_Task description_
Reproduce, exactly as they appear, the line containing "R10: 22k (VEXT, n10) -> none" and every line after it, ending with the last line of the records.
○ ○ ○ ○ ○
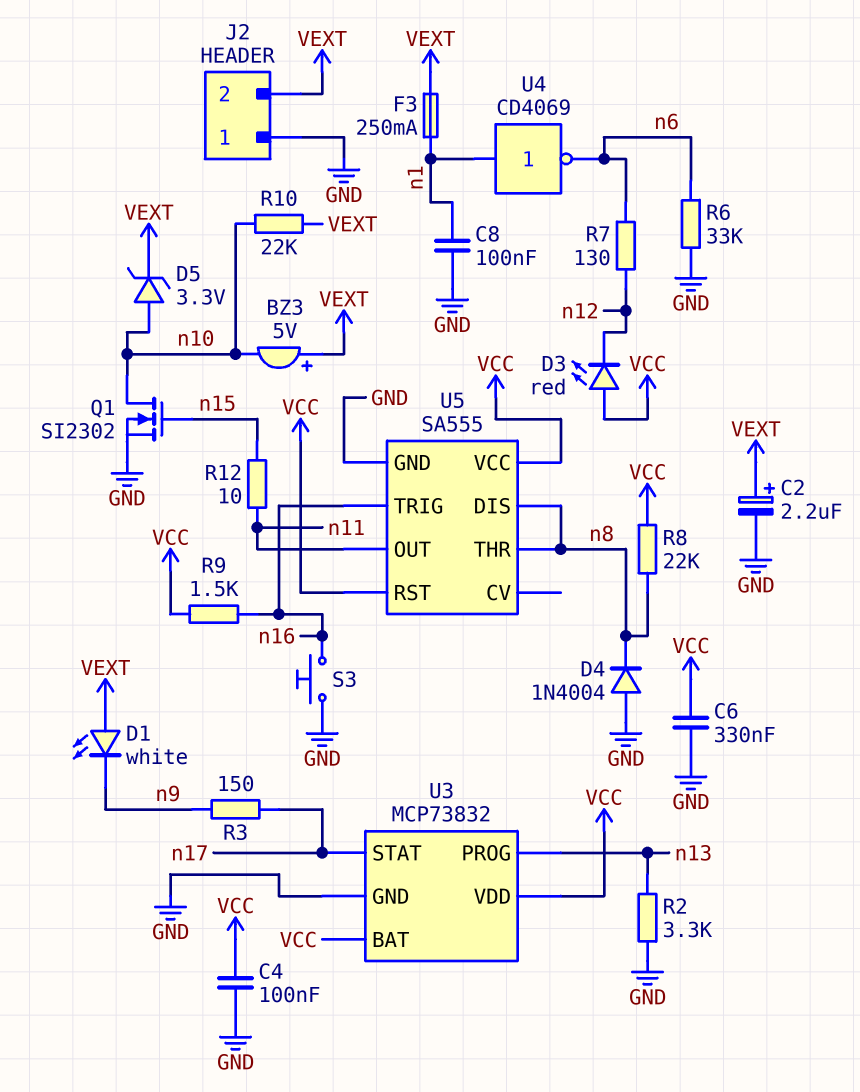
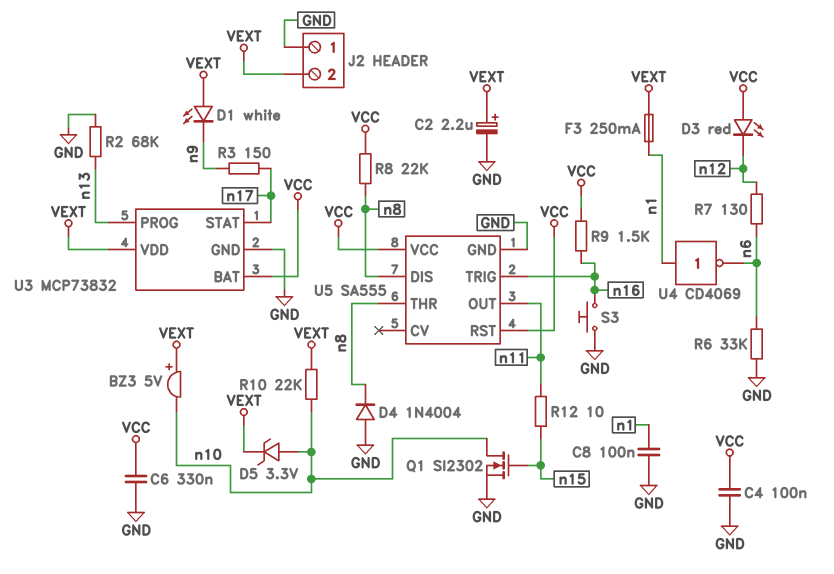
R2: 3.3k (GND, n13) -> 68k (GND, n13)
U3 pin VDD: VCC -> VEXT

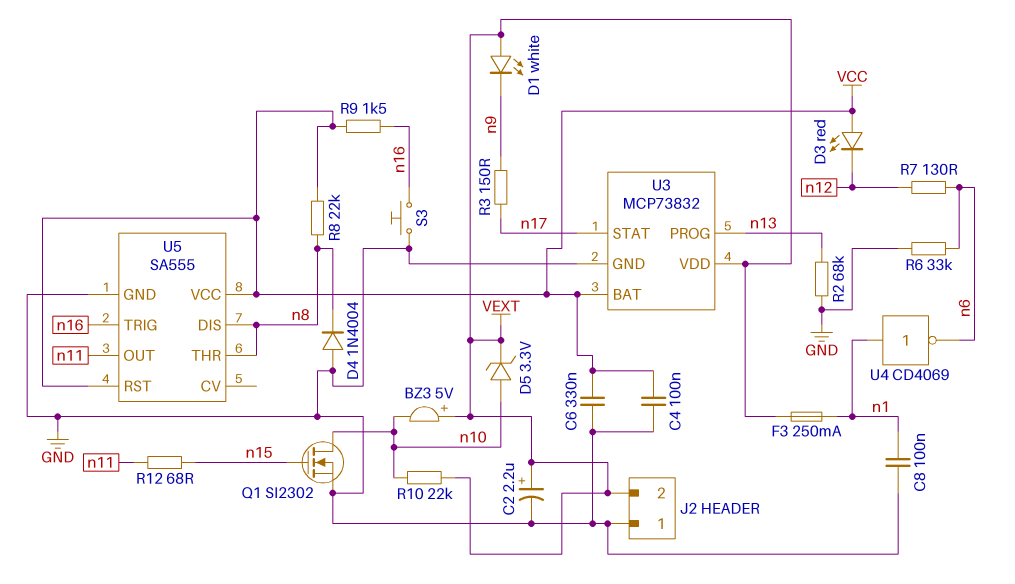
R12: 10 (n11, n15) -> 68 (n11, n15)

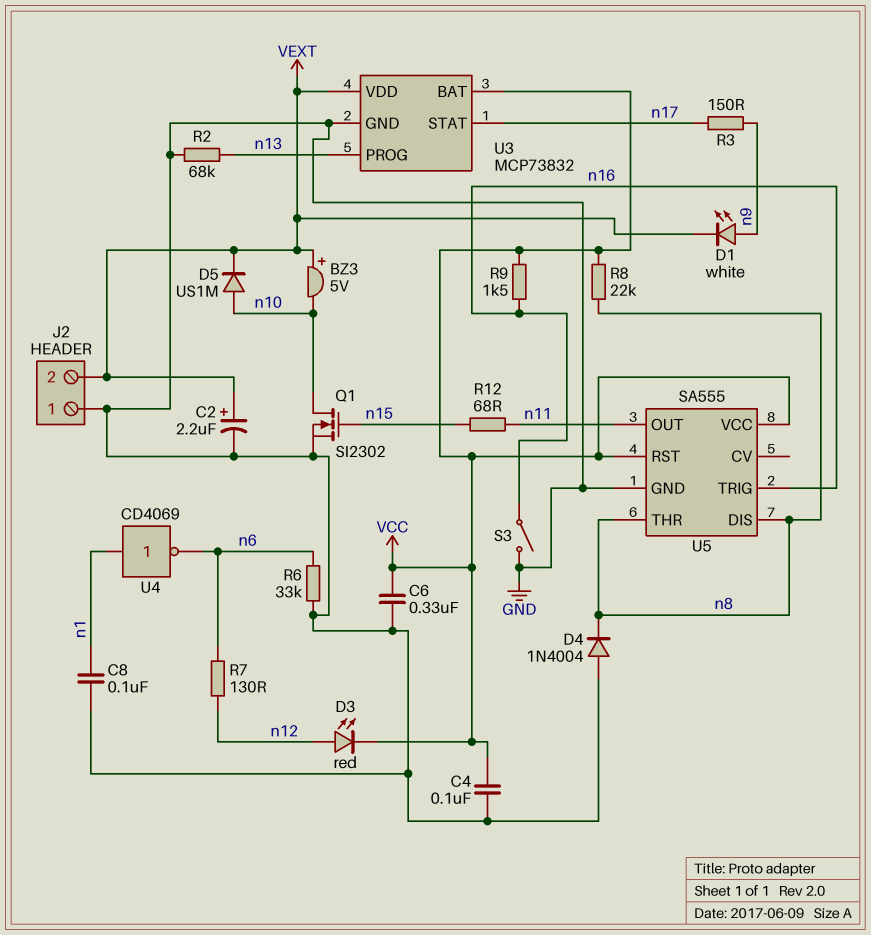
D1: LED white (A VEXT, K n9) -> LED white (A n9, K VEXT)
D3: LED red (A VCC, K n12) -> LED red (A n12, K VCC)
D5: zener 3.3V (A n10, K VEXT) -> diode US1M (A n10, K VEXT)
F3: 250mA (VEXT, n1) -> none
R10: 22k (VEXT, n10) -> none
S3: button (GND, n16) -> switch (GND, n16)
○ ○ ○ ○ ○
_Solution for this problem_
R10: 22k (VEXT, n10) -> none
S3: button (GND, n16) -> switch (GND, n16)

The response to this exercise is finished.